BEGIN
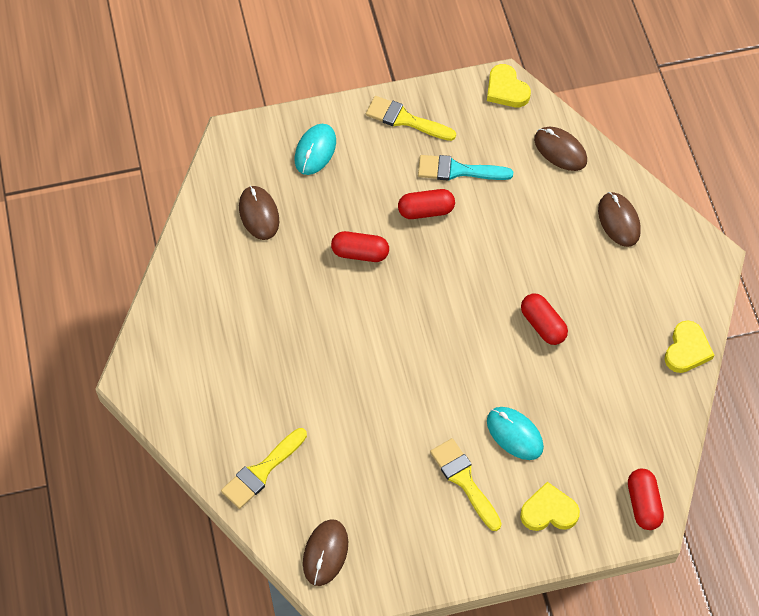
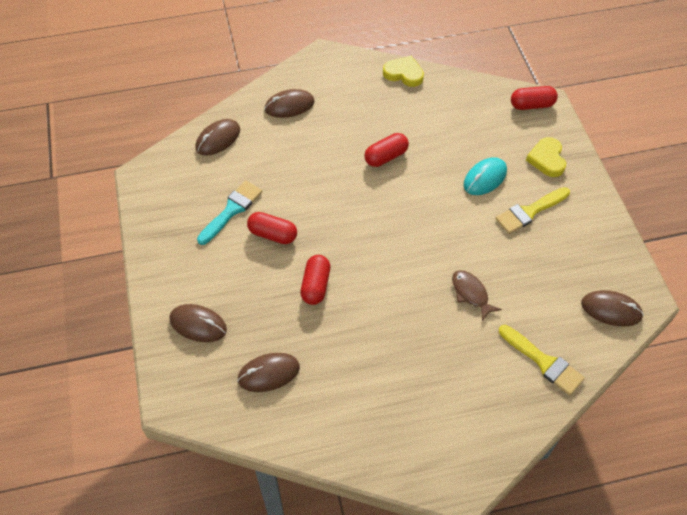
camera: 90 degrees left, 5 degrees down
(315, 150) = (198, 324): turquoise mouse -> brown mouse
(348, 405) = (471, 294): none -> brown fish
(405, 119) = (171, 249): yellow brush -> none
(426, 211) = (273, 234): red capsule -> red capsule turned 60 degrees counterclockwise
(458, 170) = (232, 210): turquoise brush -> turquoise brush turned 150 degrees counterclockwise
(506, 89) = (149, 173): yellow heart -> none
END
Work instructions :: Whenever images occur above, omit them and retype each line exactly as it stands.

Reply ::
camera: 90 degrees left, 5 degrees down
(315, 150) = (198, 324): turquoise mouse -> brown mouse
(348, 405) = (471, 294): none -> brown fish
(405, 119) = (171, 249): yellow brush -> none
(426, 211) = (273, 234): red capsule -> red capsule turned 60 degrees counterclockwise
(458, 170) = (232, 210): turquoise brush -> turquoise brush turned 150 degrees counterclockwise
(506, 89) = (149, 173): yellow heart -> none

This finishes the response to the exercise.